Information shown Start Marker
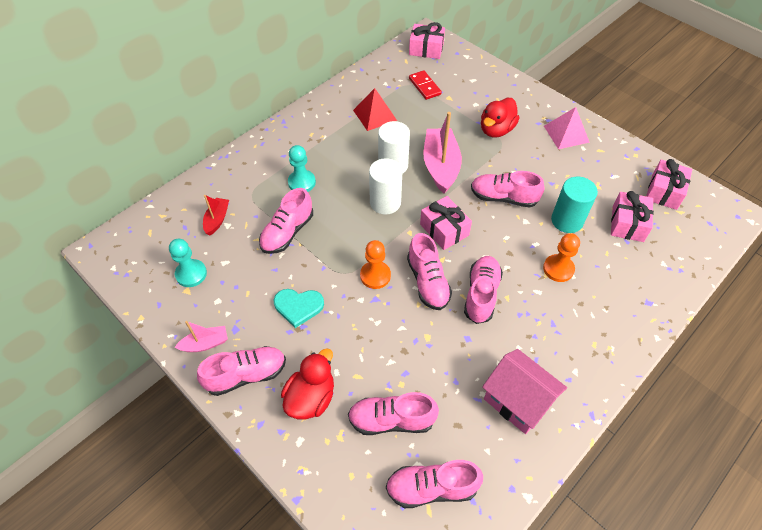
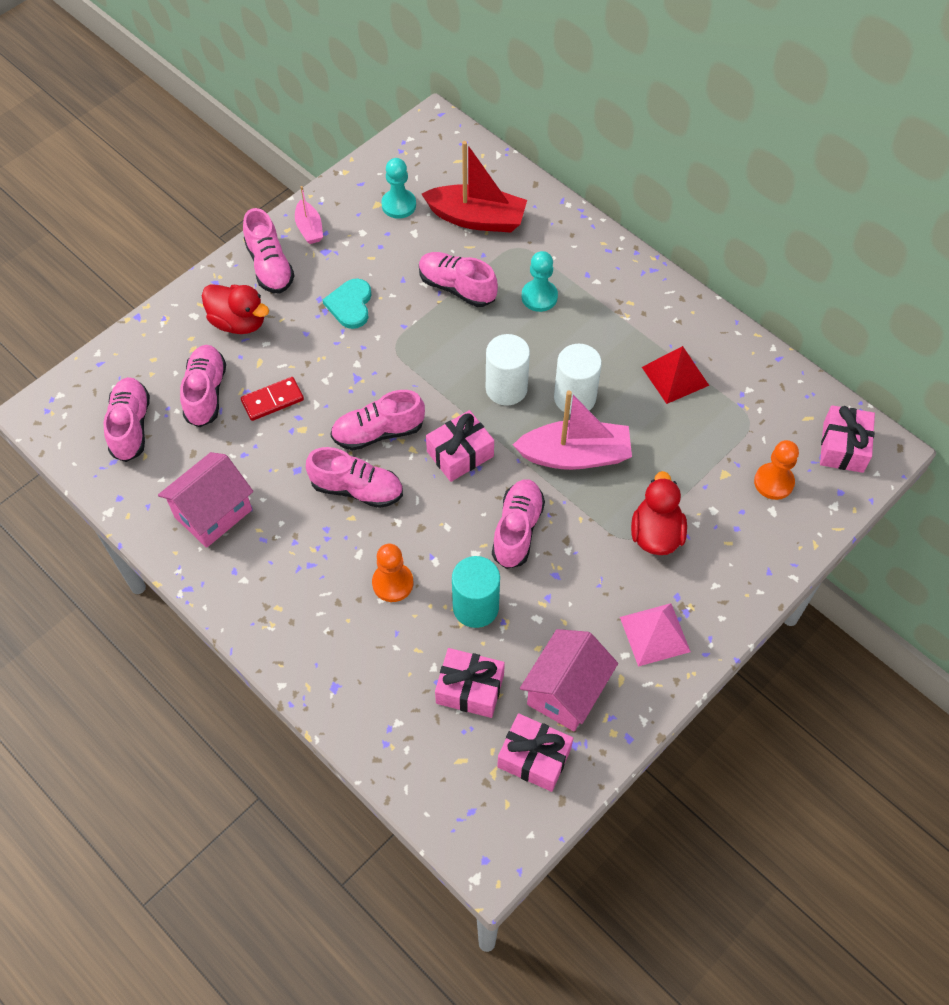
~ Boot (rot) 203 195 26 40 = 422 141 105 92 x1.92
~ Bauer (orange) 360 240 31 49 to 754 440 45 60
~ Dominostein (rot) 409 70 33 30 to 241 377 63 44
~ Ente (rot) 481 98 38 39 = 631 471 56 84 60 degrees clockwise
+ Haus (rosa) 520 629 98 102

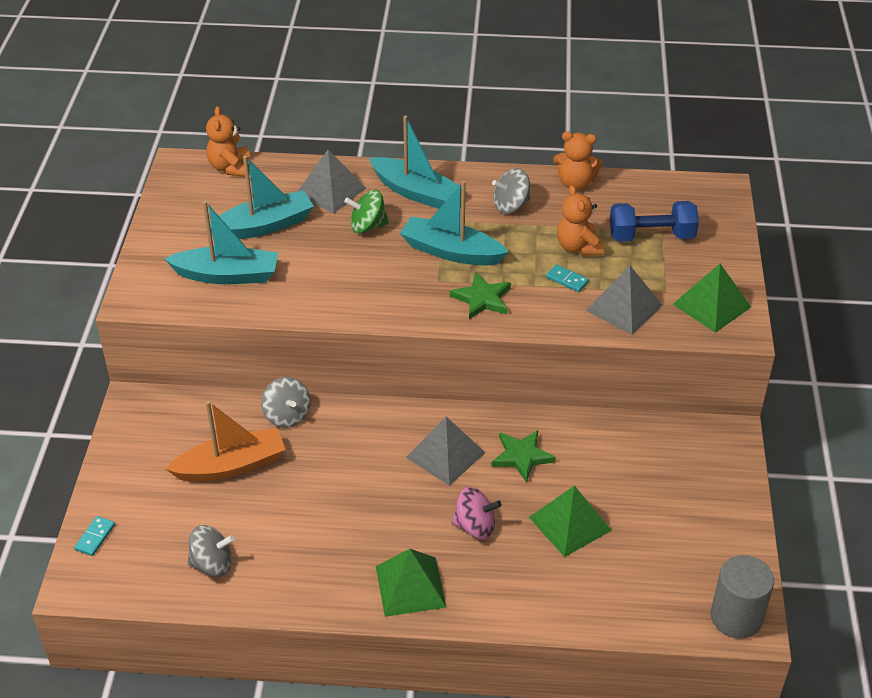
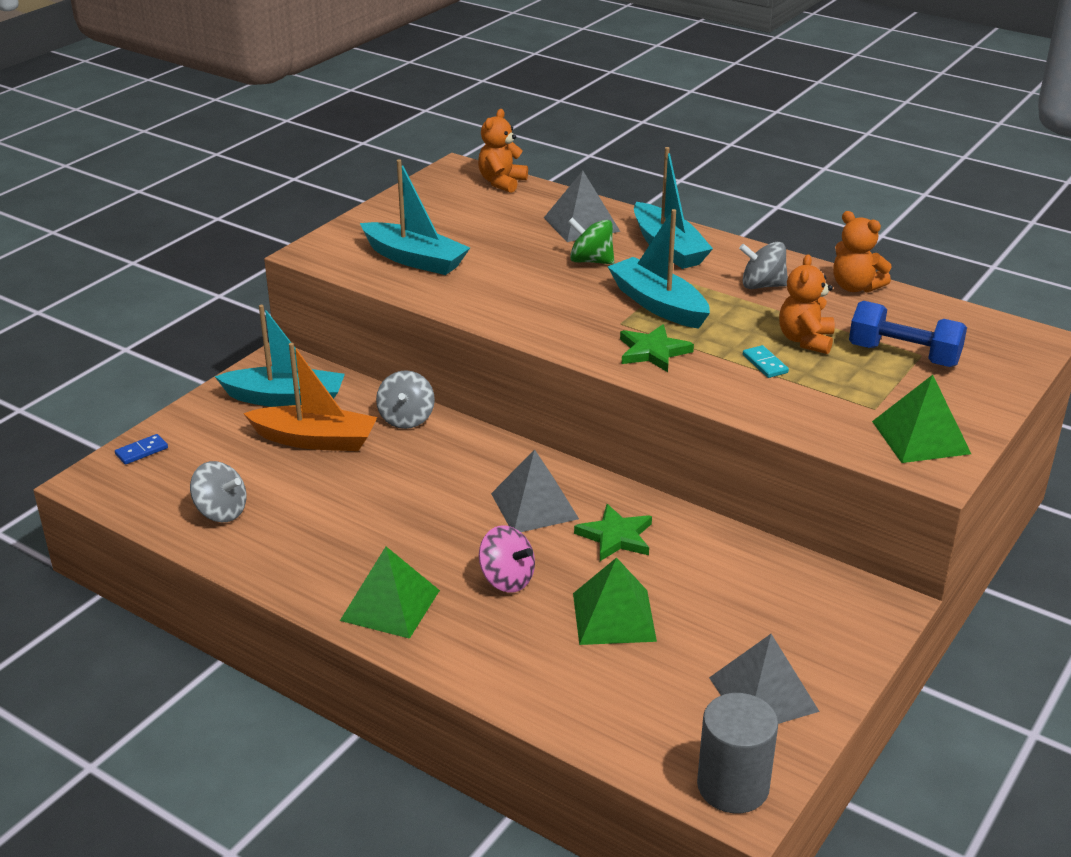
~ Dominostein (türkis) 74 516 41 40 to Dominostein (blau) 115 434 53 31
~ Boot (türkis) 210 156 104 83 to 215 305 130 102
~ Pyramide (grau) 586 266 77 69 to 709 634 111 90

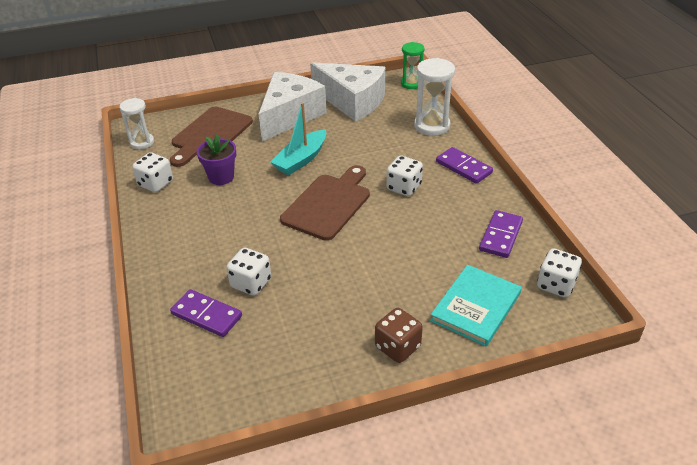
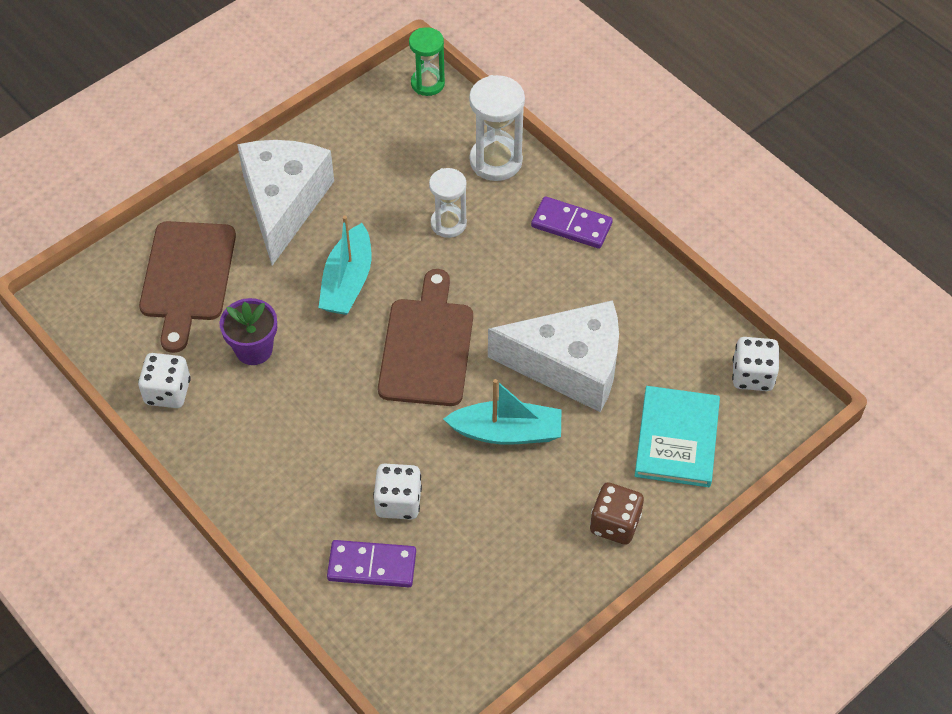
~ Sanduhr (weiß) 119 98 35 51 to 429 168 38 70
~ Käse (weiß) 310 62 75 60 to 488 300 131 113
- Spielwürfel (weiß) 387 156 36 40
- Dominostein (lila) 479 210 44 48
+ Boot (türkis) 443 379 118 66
Information shown End Marker
What is being asked - Print the listing above in full, exactly as written. Omit any pictures.

Task answer -
~ Boot (rot) 203 195 26 40 = 422 141 105 92 x1.92
~ Bauer (orange) 360 240 31 49 to 754 440 45 60
~ Dominostein (rot) 409 70 33 30 to 241 377 63 44
~ Ente (rot) 481 98 38 39 = 631 471 56 84 60 degrees clockwise
+ Haus (rosa) 520 629 98 102

~ Dominostein (türkis) 74 516 41 40 to Dominostein (blau) 115 434 53 31
~ Boot (türkis) 210 156 104 83 to 215 305 130 102
~ Pyramide (grau) 586 266 77 69 to 709 634 111 90

~ Sanduhr (weiß) 119 98 35 51 to 429 168 38 70
~ Käse (weiß) 310 62 75 60 to 488 300 131 113
- Spielwürfel (weiß) 387 156 36 40
- Dominostein (lila) 479 210 44 48
+ Boot (türkis) 443 379 118 66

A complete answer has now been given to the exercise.